→ PROBLEM TO SOLVE
Word for word, restate every line from the one with "C1: 4.7uF (+5V, IN) -> none" through the end of the records below, both included, and add nothing.

[Detected change data]
*-*-*

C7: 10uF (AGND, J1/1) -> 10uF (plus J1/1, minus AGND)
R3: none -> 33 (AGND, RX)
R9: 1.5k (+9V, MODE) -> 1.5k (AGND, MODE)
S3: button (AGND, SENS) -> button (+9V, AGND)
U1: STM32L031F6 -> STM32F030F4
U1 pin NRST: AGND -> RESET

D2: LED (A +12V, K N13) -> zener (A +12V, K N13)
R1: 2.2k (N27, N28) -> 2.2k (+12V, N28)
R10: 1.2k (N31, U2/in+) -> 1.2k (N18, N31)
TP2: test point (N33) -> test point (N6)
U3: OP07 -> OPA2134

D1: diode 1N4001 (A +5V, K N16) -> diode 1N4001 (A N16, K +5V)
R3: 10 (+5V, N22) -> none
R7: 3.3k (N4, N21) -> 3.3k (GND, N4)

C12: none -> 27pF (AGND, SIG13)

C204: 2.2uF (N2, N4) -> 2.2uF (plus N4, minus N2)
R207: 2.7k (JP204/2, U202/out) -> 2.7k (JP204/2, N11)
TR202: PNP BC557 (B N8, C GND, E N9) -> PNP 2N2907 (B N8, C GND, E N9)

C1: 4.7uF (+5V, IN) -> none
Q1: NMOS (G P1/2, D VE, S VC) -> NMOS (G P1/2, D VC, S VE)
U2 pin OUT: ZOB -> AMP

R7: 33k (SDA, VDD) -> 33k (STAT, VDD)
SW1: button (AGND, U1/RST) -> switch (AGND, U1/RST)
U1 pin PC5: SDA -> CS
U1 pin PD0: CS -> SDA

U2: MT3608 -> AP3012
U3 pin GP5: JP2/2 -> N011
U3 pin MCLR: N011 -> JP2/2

*-*-*

→ TASK ANSWER
C1: 4.7uF (+5V, IN) -> none
Q1: NMOS (G P1/2, D VE, S VC) -> NMOS (G P1/2, D VC, S VE)
U2 pin OUT: ZOB -> AMP

R7: 33k (SDA, VDD) -> 33k (STAT, VDD)
SW1: button (AGND, U1/RST) -> switch (AGND, U1/RST)
U1 pin PC5: SDA -> CS
U1 pin PD0: CS -> SDA

U2: MT3608 -> AP3012
U3 pin GP5: JP2/2 -> N011
U3 pin MCLR: N011 -> JP2/2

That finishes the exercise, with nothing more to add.